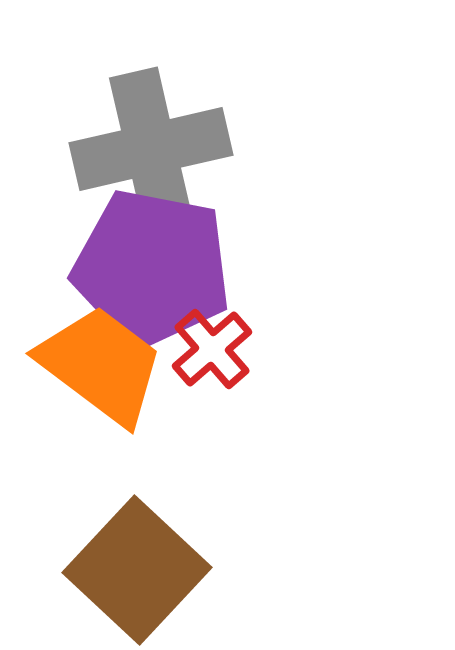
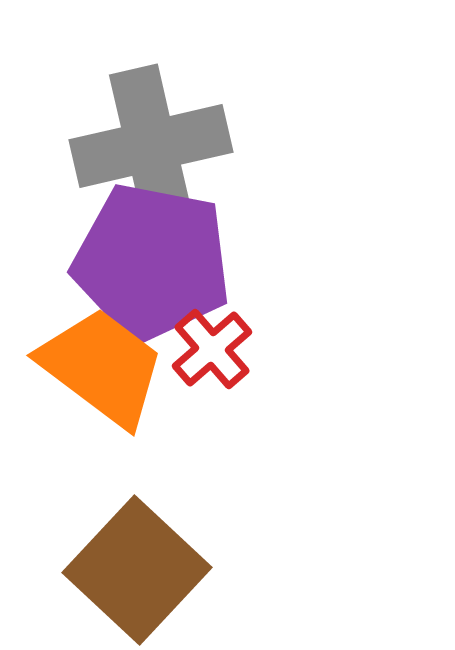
gray cross: moved 3 px up
purple pentagon: moved 6 px up
orange trapezoid: moved 1 px right, 2 px down
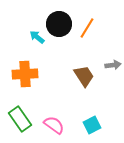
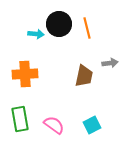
orange line: rotated 45 degrees counterclockwise
cyan arrow: moved 1 px left, 3 px up; rotated 147 degrees clockwise
gray arrow: moved 3 px left, 2 px up
brown trapezoid: rotated 45 degrees clockwise
green rectangle: rotated 25 degrees clockwise
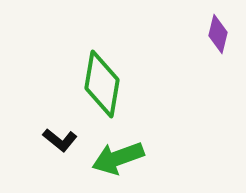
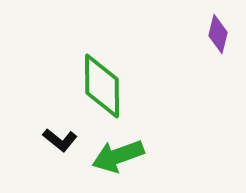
green diamond: moved 2 px down; rotated 10 degrees counterclockwise
green arrow: moved 2 px up
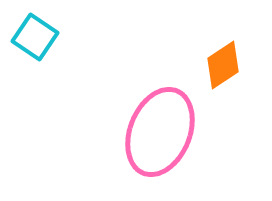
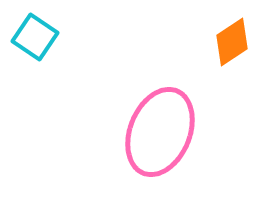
orange diamond: moved 9 px right, 23 px up
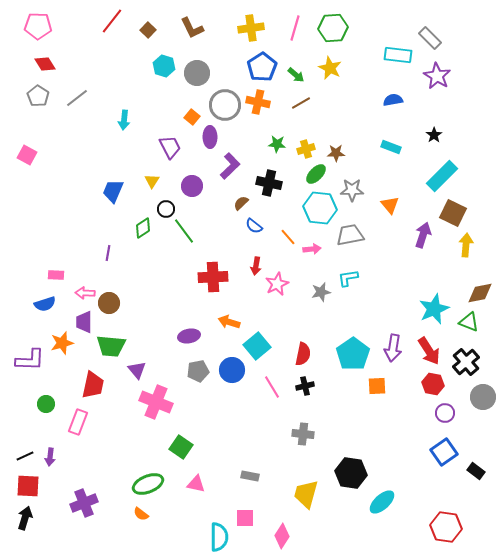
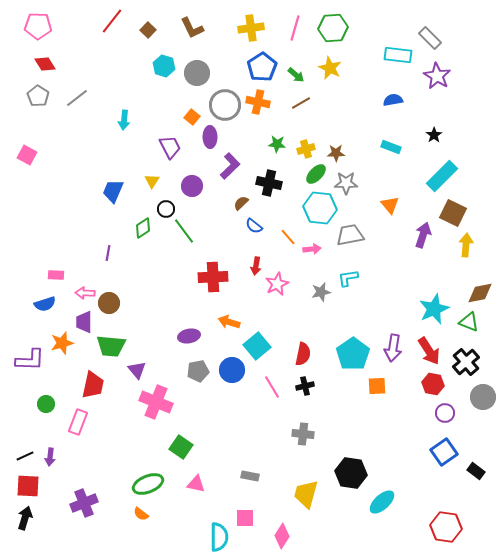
gray star at (352, 190): moved 6 px left, 7 px up
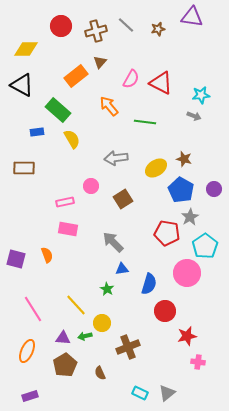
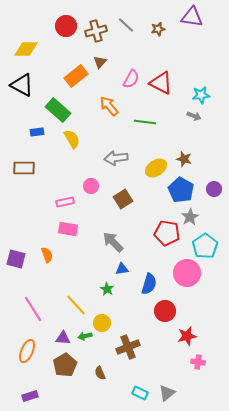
red circle at (61, 26): moved 5 px right
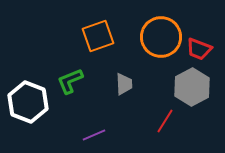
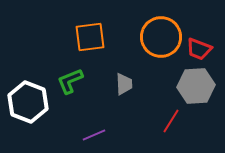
orange square: moved 8 px left, 1 px down; rotated 12 degrees clockwise
gray hexagon: moved 4 px right, 1 px up; rotated 24 degrees clockwise
red line: moved 6 px right
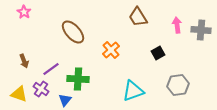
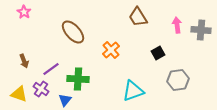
gray hexagon: moved 5 px up
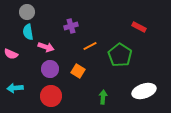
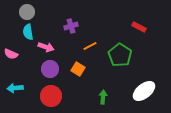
orange square: moved 2 px up
white ellipse: rotated 20 degrees counterclockwise
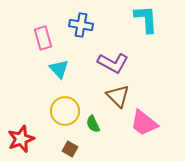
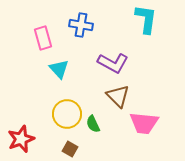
cyan L-shape: rotated 12 degrees clockwise
yellow circle: moved 2 px right, 3 px down
pink trapezoid: rotated 32 degrees counterclockwise
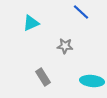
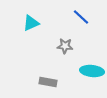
blue line: moved 5 px down
gray rectangle: moved 5 px right, 5 px down; rotated 48 degrees counterclockwise
cyan ellipse: moved 10 px up
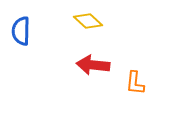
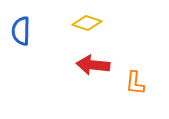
yellow diamond: moved 1 px left, 2 px down; rotated 24 degrees counterclockwise
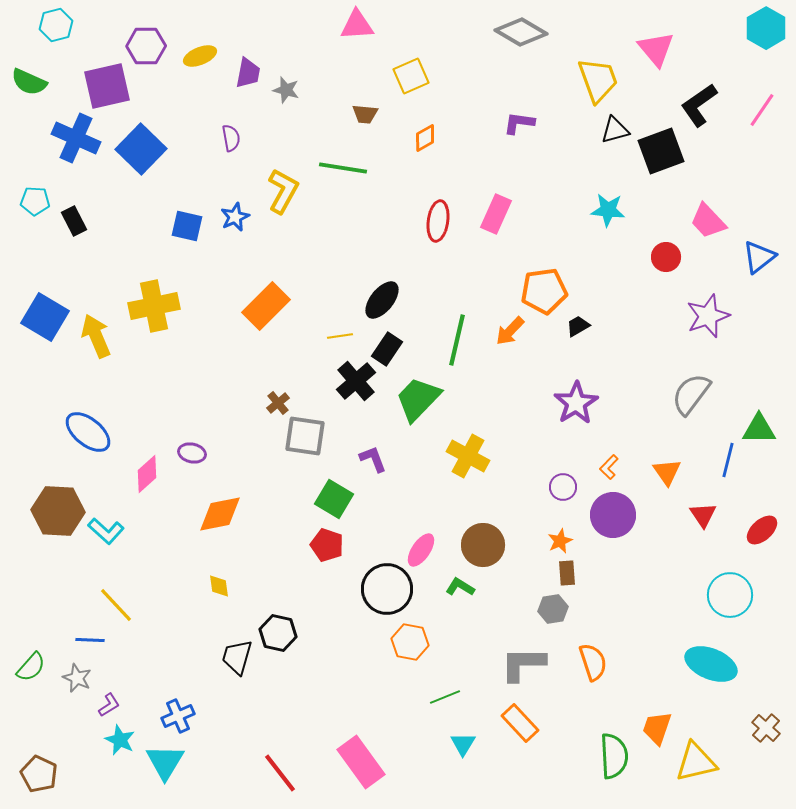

Exercise goal = The response must give every line from the material above that holds the string "orange".

Solution to this exercise =
orange trapezoid: moved 1 px right, 2 px down
orange line: rotated 45 degrees counterclockwise
orange diamond: moved 9 px right, 23 px up
orange square: moved 8 px left, 1 px down; rotated 12 degrees clockwise
orange square: moved 2 px up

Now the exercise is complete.